#### Data under study

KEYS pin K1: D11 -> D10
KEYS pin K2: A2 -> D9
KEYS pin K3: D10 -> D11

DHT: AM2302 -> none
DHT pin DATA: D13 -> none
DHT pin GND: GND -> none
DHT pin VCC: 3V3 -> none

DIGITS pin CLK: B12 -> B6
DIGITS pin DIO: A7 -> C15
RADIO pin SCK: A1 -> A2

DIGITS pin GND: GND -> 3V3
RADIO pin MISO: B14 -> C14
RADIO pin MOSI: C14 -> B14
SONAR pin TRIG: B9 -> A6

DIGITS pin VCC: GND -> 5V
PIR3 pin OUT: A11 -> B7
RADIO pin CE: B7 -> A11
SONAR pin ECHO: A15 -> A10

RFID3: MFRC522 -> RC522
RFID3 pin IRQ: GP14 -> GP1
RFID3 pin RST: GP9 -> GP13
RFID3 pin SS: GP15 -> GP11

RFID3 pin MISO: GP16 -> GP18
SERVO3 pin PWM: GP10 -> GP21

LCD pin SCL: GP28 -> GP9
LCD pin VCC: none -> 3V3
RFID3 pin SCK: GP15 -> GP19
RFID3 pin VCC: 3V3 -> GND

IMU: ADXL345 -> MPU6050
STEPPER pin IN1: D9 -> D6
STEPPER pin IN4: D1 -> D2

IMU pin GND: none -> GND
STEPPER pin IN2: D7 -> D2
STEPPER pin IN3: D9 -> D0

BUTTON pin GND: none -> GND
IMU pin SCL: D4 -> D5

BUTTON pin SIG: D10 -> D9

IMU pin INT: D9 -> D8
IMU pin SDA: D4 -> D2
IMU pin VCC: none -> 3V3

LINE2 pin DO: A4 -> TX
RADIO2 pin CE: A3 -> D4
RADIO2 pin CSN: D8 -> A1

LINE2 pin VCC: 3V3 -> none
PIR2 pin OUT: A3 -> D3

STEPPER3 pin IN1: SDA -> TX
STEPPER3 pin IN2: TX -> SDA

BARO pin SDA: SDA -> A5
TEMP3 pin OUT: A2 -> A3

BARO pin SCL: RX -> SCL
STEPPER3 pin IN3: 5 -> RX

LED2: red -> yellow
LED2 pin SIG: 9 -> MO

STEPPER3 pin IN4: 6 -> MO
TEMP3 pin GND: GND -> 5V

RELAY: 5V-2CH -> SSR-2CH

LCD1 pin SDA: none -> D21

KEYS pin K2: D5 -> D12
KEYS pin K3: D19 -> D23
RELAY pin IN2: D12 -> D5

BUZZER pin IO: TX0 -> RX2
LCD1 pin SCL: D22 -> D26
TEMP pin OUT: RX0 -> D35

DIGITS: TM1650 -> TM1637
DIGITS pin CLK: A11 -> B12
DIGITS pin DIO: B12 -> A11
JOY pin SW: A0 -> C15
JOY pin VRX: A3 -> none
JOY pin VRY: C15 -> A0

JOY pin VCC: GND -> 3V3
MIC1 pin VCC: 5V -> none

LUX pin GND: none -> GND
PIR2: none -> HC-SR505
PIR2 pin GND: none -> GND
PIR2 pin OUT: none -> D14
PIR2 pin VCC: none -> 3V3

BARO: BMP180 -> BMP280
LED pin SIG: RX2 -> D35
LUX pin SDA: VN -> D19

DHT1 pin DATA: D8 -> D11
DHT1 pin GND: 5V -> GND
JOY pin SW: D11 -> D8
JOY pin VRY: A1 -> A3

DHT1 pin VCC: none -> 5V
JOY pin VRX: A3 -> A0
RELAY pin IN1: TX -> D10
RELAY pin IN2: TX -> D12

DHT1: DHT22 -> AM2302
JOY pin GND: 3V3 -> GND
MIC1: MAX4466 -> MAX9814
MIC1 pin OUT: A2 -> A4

########

• _Aim of the task_: The required result is an identical copy of the records above.

• _Response_:
KEYS pin K1: D11 -> D10
KEYS pin K2: A2 -> D9
KEYS pin K3: D10 -> D11

DHT: AM2302 -> none
DHT pin DATA: D13 -> none
DHT pin GND: GND -> none
DHT pin VCC: 3V3 -> none

DIGITS pin CLK: B12 -> B6
DIGITS pin DIO: A7 -> C15
RADIO pin SCK: A1 -> A2

DIGITS pin GND: GND -> 3V3
RADIO pin MISO: B14 -> C14
RADIO pin MOSI: C14 -> B14
SONAR pin TRIG: B9 -> A6

DIGITS pin VCC: GND -> 5V
PIR3 pin OUT: A11 -> B7
RADIO pin CE: B7 -> A11
SONAR pin ECHO: A15 -> A10

RFID3: MFRC522 -> RC522
RFID3 pin IRQ: GP14 -> GP1
RFID3 pin RST: GP9 -> GP13
RFID3 pin SS: GP15 -> GP11

RFID3 pin MISO: GP16 -> GP18
SERVO3 pin PWM: GP10 -> GP21

LCD pin SCL: GP28 -> GP9
LCD pin VCC: none -> 3V3
RFID3 pin SCK: GP15 -> GP19
RFID3 pin VCC: 3V3 -> GND

IMU: ADXL345 -> MPU6050
STEPPER pin IN1: D9 -> D6
STEPPER pin IN4: D1 -> D2

IMU pin GND: none -> GND
STEPPER pin IN2: D7 -> D2
STEPPER pin IN3: D9 -> D0

BUTTON pin GND: none -> GND
IMU pin SCL: D4 -> D5

BUTTON pin SIG: D10 -> D9

IMU pin INT: D9 -> D8
IMU pin SDA: D4 -> D2
IMU pin VCC: none -> 3V3

LINE2 pin DO: A4 -> TX
RADIO2 pin CE: A3 -> D4
RADIO2 pin CSN: D8 -> A1

LINE2 pin VCC: 3V3 -> none
PIR2 pin OUT: A3 -> D3

STEPPER3 pin IN1: SDA -> TX
STEPPER3 pin IN2: TX -> SDA

BARO pin SDA: SDA -> A5
TEMP3 pin OUT: A2 -> A3

BARO pin SCL: RX -> SCL
STEPPER3 pin IN3: 5 -> RX

LED2: red -> yellow
LED2 pin SIG: 9 -> MO

STEPPER3 pin IN4: 6 -> MO
TEMP3 pin GND: GND -> 5V

RELAY: 5V-2CH -> SSR-2CH

LCD1 pin SDA: none -> D21

KEYS pin K2: D5 -> D12
KEYS pin K3: D19 -> D23
RELAY pin IN2: D12 -> D5

BUZZER pin IO: TX0 -> RX2
LCD1 pin SCL: D22 -> D26
TEMP pin OUT: RX0 -> D35

DIGITS: TM1650 -> TM1637
DIGITS pin CLK: A11 -> B12
DIGITS pin DIO: B12 -> A11
JOY pin SW: A0 -> C15
JOY pin VRX: A3 -> none
JOY pin VRY: C15 -> A0

JOY pin VCC: GND -> 3V3
MIC1 pin VCC: 5V -> none

LUX pin GND: none -> GND
PIR2: none -> HC-SR505
PIR2 pin GND: none -> GND
PIR2 pin OUT: none -> D14
PIR2 pin VCC: none -> 3V3

BARO: BMP180 -> BMP280
LED pin SIG: RX2 -> D35
LUX pin SDA: VN -> D19

DHT1 pin DATA: D8 -> D11
DHT1 pin GND: 5V -> GND
JOY pin SW: D11 -> D8
JOY pin VRY: A1 -> A3

DHT1 pin VCC: none -> 5V
JOY pin VRX: A3 -> A0
RELAY pin IN1: TX -> D10
RELAY pin IN2: TX -> D12

DHT1: DHT22 -> AM2302
JOY pin GND: 3V3 -> GND
MIC1: MAX4466 -> MAX9814
MIC1 pin OUT: A2 -> A4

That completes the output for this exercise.